### Study material
★ ★ ★

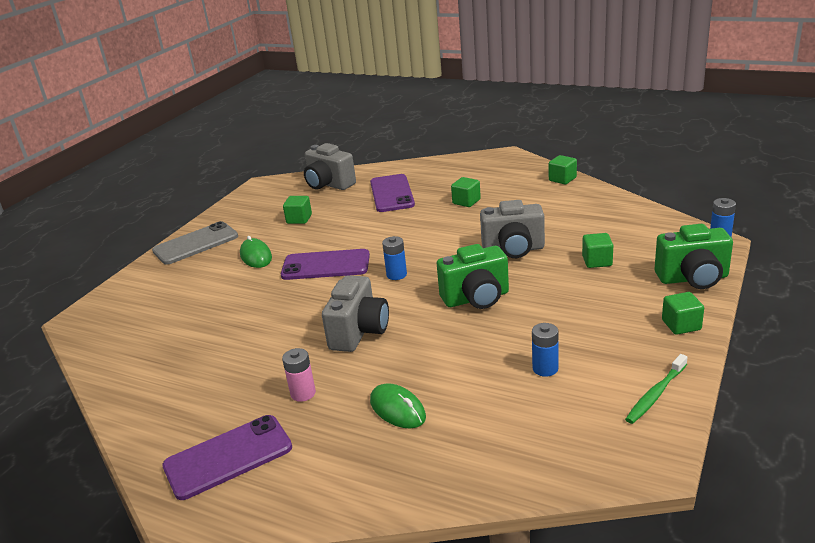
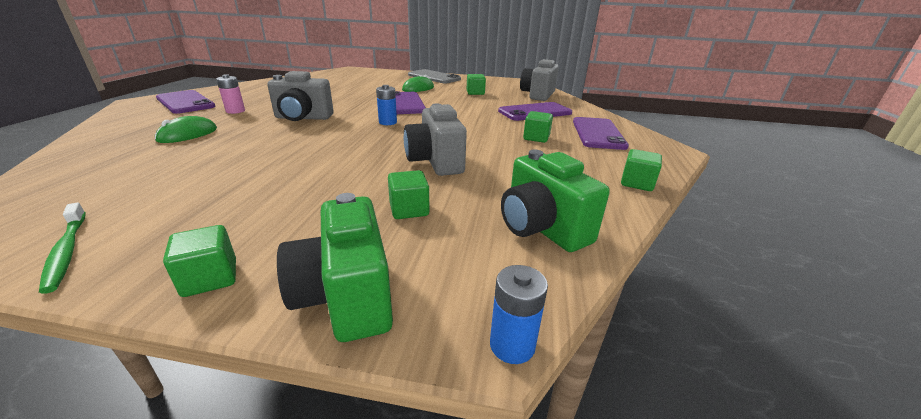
camera: 70 degrees right, 0 degrees up
(463, 175) = (598, 133): none -> purple phone
(476, 298) = (338, 151): green camera -> green camera (542, 228)
(545, 368) = (190, 184): blue battery -> none
(656, 394) = (67, 251): green toothbrush -> green toothbrush turned 150 degrees counterclockwise

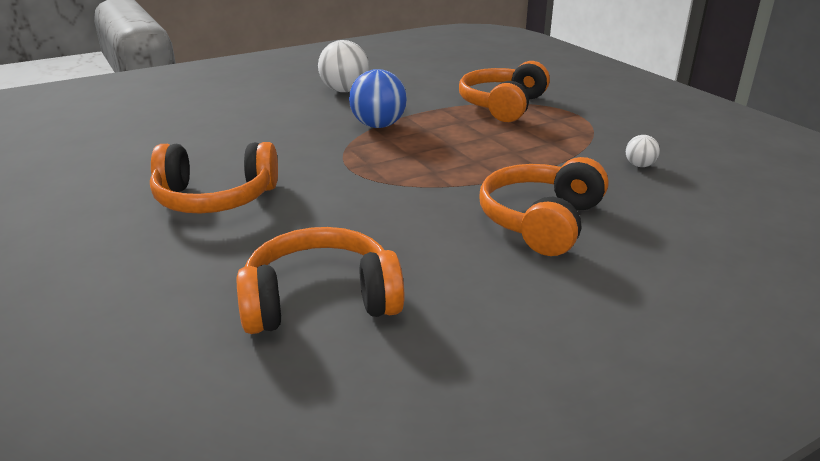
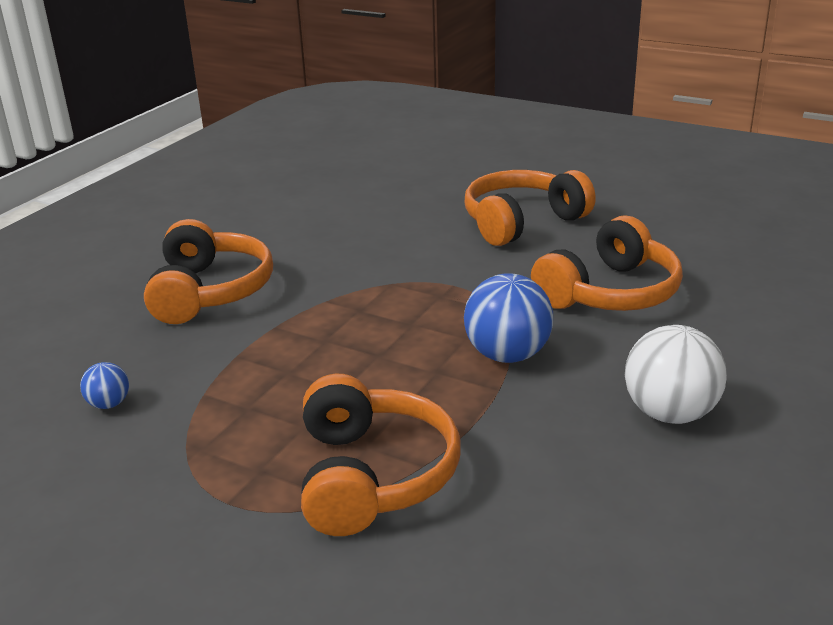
camera: 150 degrees right, 0 degrees up
(320, 301) = (337, 195): orange headphones -> orange headphones (610, 293)
(639, 165) = (109, 404): white ball -> blue ball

★ ★ ★

### What is needed
Would you return the whole listing exactly, without the pictures?

### Answer to the exercise
camera: 70 degrees right, 0 degrees up
(463, 175) = (598, 133): none -> purple phone
(476, 298) = (338, 151): green camera -> green camera (542, 228)
(545, 368) = (190, 184): blue battery -> none
(656, 394) = (67, 251): green toothbrush -> green toothbrush turned 150 degrees counterclockwise

camera: 150 degrees right, 0 degrees up
(320, 301) = (337, 195): orange headphones -> orange headphones (610, 293)
(639, 165) = (109, 404): white ball -> blue ball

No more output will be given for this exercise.